Records provided Start Marker
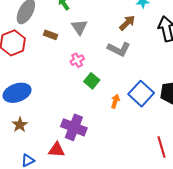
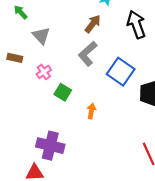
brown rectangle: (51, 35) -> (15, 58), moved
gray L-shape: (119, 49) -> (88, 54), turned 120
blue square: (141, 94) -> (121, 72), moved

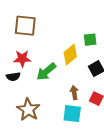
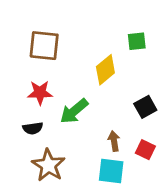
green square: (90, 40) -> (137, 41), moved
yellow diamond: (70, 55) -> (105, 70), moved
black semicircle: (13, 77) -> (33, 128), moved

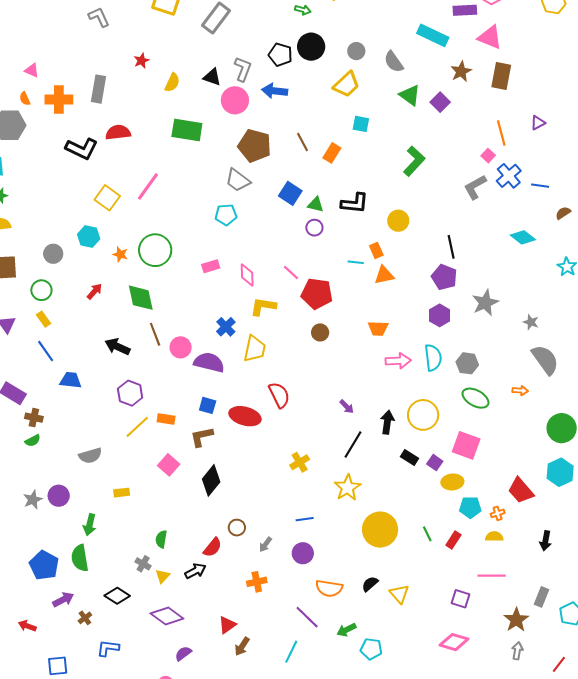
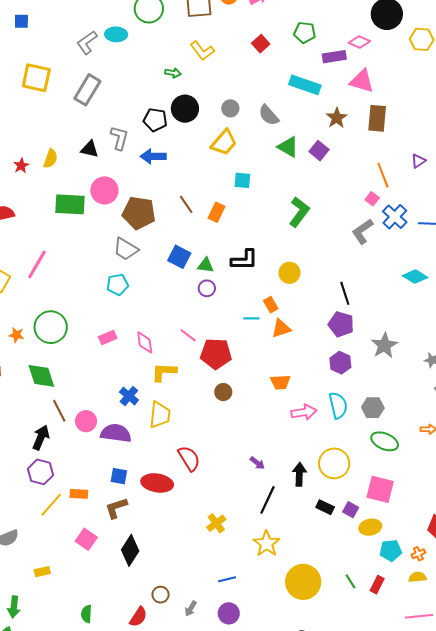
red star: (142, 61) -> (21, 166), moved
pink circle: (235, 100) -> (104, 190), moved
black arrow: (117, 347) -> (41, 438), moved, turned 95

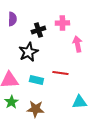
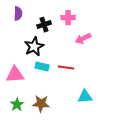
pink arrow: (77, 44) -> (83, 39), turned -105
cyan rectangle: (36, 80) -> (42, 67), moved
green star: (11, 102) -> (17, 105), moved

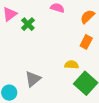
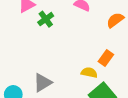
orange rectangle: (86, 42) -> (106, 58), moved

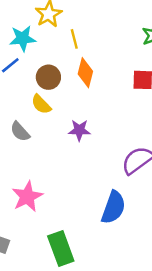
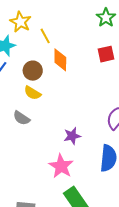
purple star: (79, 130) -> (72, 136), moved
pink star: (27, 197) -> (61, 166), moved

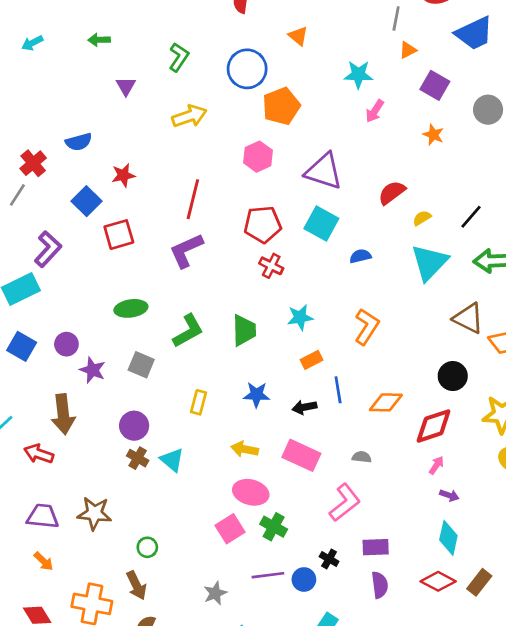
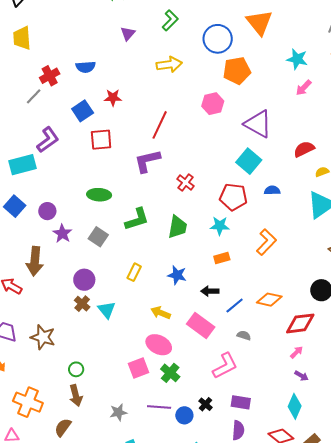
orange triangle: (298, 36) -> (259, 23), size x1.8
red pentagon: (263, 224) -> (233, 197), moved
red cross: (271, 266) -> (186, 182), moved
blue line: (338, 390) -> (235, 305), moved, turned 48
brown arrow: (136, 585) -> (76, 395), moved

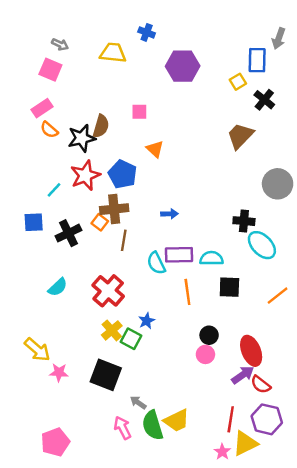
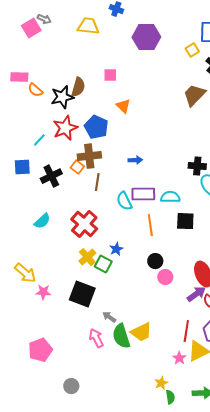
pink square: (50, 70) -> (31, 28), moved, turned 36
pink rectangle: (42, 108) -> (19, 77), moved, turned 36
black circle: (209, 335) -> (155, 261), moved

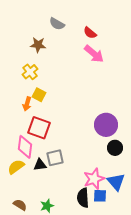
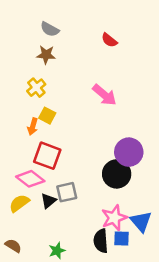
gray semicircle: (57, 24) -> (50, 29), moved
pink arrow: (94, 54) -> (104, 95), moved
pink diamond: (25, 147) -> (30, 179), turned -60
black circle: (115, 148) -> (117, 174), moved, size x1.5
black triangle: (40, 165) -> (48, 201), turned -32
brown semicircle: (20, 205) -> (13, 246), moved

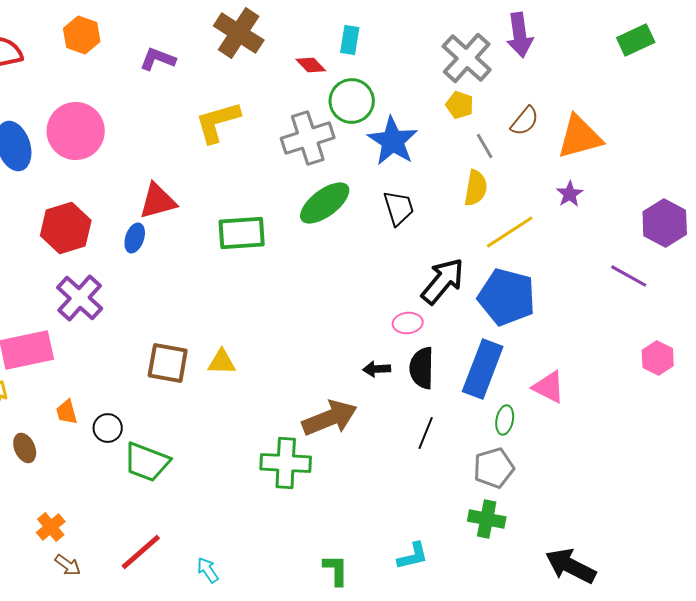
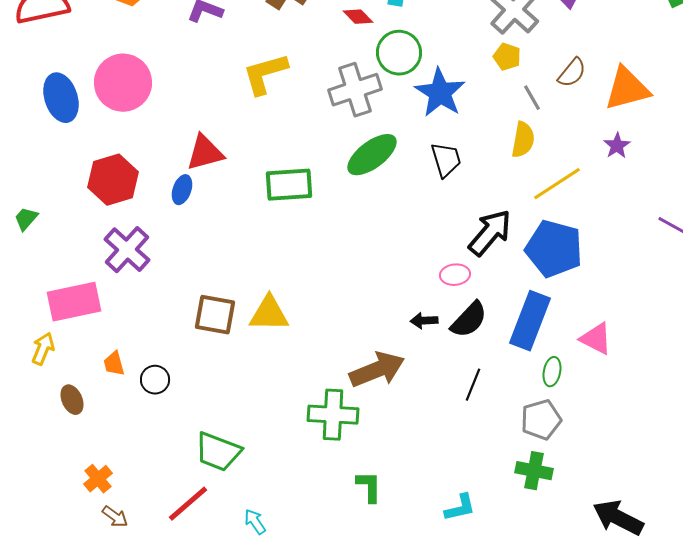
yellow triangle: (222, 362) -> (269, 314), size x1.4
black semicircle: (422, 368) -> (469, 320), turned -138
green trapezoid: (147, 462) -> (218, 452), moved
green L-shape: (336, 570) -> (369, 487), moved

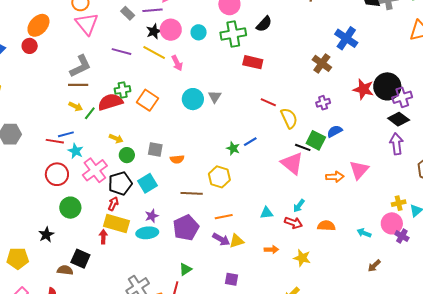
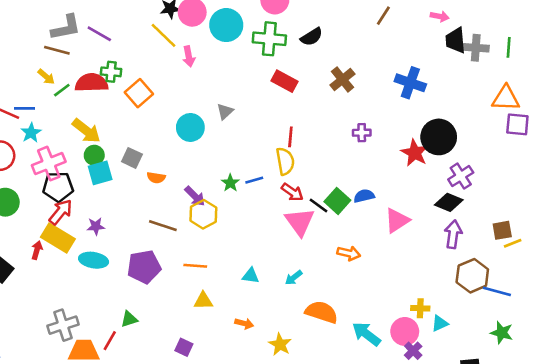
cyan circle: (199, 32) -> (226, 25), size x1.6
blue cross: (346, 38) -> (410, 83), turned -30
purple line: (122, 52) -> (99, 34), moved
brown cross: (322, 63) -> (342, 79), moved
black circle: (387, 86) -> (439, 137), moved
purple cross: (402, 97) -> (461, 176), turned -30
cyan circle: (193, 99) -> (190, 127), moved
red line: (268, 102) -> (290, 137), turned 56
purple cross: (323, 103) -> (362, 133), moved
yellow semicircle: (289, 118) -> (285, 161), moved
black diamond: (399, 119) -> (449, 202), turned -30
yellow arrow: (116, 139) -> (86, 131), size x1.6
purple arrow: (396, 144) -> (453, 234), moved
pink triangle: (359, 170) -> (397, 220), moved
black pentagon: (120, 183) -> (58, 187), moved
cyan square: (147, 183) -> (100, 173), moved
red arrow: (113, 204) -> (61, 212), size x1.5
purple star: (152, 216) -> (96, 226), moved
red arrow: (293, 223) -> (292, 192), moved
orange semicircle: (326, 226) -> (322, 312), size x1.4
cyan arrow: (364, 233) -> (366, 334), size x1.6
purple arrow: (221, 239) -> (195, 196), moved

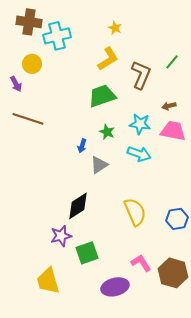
Records provided End Marker
**Work instructions**.
Retype the records above word for word, from their first line through the line containing "brown cross: (322, 63) -> (342, 79), moved", and leave out every picture.

**Task response**.
brown rectangle: (51, 35) -> (15, 58), moved
gray L-shape: (119, 49) -> (88, 54), turned 120
blue square: (141, 94) -> (121, 72), moved

green square: (90, 40) -> (137, 41), moved
yellow diamond: (70, 55) -> (105, 70), moved
black semicircle: (13, 77) -> (33, 128), moved

red star: (142, 61) -> (21, 166), moved
pink circle: (235, 100) -> (104, 190), moved
black arrow: (117, 347) -> (41, 438), moved, turned 95

pink arrow: (77, 44) -> (83, 39), turned -105
cyan rectangle: (36, 80) -> (42, 67), moved
green star: (11, 102) -> (17, 105), moved

orange rectangle: (86, 42) -> (106, 58), moved

purple star: (79, 130) -> (72, 136), moved
pink star: (27, 197) -> (61, 166), moved

orange triangle: (298, 36) -> (259, 23), size x1.8
red pentagon: (263, 224) -> (233, 197), moved
red cross: (271, 266) -> (186, 182), moved
blue line: (338, 390) -> (235, 305), moved, turned 48
brown arrow: (136, 585) -> (76, 395), moved

pink square: (50, 70) -> (31, 28), moved, turned 36
pink rectangle: (42, 108) -> (19, 77), moved, turned 36
black circle: (209, 335) -> (155, 261), moved

gray semicircle: (57, 24) -> (50, 29), moved
pink arrow: (94, 54) -> (104, 95), moved
pink diamond: (25, 147) -> (30, 179), turned -60
black circle: (115, 148) -> (117, 174), moved, size x1.5
black triangle: (40, 165) -> (48, 201), turned -32
brown semicircle: (20, 205) -> (13, 246), moved

yellow triangle: (222, 362) -> (269, 314), size x1.4
black semicircle: (422, 368) -> (469, 320), turned -138
green trapezoid: (147, 462) -> (218, 452), moved
green L-shape: (336, 570) -> (369, 487), moved

cyan circle: (199, 32) -> (226, 25), size x1.6
blue cross: (346, 38) -> (410, 83), turned -30
purple line: (122, 52) -> (99, 34), moved
brown cross: (322, 63) -> (342, 79), moved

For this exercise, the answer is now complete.